[Data items]
↓↓↓

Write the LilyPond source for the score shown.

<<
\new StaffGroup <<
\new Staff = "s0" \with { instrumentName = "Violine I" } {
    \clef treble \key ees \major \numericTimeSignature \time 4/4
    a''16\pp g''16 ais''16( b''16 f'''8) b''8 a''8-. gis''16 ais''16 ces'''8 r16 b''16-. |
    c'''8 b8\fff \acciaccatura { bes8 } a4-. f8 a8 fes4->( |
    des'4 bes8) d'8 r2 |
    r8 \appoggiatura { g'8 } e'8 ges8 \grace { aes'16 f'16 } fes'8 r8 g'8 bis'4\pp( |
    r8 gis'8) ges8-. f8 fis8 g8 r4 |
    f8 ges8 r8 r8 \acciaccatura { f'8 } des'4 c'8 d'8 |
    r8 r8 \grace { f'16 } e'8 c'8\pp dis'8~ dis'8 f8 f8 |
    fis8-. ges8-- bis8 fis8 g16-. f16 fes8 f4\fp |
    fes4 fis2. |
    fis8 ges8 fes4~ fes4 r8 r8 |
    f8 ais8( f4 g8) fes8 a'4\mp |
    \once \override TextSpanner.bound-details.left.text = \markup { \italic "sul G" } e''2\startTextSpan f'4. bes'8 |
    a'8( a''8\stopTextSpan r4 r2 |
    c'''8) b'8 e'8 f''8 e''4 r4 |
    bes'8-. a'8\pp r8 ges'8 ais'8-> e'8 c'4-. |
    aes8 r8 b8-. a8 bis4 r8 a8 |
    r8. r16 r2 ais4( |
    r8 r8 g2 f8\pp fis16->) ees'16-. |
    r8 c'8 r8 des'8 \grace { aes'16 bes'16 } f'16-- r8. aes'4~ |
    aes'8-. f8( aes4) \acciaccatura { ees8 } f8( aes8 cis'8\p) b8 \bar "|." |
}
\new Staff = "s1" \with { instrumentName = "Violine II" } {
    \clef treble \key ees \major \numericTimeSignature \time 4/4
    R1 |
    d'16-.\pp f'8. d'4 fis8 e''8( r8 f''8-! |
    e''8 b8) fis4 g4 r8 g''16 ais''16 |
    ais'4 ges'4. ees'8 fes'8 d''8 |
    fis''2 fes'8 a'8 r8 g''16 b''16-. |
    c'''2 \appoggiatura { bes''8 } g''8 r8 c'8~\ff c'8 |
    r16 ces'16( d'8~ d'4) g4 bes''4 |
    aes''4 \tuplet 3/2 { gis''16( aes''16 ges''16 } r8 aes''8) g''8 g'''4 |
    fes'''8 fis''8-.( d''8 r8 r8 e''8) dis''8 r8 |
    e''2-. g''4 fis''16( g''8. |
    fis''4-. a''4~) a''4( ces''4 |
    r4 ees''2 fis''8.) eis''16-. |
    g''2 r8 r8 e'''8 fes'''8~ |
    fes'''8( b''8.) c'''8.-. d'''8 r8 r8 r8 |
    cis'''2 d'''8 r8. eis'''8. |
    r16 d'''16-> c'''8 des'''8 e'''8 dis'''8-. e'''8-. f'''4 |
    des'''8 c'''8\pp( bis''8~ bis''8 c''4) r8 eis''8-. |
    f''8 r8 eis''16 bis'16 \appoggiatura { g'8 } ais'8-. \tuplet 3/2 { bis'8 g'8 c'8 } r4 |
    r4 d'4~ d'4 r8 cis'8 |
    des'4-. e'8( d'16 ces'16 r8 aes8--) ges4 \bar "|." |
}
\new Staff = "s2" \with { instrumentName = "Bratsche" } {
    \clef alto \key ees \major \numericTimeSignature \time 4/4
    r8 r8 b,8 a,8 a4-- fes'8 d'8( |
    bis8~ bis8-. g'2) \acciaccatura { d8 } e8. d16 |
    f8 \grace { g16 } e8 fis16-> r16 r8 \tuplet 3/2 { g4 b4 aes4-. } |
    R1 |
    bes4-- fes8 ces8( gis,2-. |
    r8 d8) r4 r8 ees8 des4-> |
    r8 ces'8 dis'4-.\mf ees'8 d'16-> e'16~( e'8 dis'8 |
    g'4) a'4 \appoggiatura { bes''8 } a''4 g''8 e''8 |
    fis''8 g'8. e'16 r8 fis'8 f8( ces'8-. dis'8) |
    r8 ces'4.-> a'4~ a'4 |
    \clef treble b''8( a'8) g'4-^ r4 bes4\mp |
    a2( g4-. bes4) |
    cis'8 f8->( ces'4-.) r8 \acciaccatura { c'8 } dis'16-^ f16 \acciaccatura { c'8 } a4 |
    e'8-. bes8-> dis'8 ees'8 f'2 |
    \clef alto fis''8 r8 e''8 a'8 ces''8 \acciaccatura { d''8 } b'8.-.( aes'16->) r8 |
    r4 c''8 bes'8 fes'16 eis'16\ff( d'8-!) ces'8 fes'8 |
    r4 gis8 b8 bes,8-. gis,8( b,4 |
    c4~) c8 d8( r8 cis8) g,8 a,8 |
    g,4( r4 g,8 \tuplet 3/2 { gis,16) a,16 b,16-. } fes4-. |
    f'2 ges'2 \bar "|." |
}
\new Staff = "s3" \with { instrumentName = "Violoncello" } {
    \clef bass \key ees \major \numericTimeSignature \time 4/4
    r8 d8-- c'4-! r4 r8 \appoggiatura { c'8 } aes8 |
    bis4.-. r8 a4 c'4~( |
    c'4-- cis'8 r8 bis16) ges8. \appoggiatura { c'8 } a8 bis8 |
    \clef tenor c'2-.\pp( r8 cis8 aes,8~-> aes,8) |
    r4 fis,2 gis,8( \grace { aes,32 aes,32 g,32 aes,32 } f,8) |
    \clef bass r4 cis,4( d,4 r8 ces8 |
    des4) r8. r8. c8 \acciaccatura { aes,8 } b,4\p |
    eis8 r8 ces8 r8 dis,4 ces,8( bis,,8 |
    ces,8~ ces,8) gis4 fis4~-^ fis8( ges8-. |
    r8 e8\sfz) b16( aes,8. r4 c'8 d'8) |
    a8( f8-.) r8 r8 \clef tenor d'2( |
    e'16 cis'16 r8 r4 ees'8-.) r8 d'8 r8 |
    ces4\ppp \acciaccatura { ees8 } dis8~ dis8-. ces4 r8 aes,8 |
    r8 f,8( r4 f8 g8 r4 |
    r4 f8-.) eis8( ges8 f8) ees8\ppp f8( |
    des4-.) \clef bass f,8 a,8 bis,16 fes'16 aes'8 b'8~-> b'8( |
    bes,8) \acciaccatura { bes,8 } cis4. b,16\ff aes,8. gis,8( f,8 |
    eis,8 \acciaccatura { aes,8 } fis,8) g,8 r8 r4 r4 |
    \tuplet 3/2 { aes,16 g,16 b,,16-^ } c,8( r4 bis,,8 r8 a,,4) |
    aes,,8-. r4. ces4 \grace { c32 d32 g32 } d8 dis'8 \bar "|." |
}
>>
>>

↑↑↑

### [The task]
Extract each line of the material above that contains the string "Violine". Case counts, so match capital and lowercase letters precisely.

### [Reply]
\new Staff = "s0" \with { instrumentName = "Violine I" } {
\new Staff = "s1" \with { instrumentName = "Violine II" } {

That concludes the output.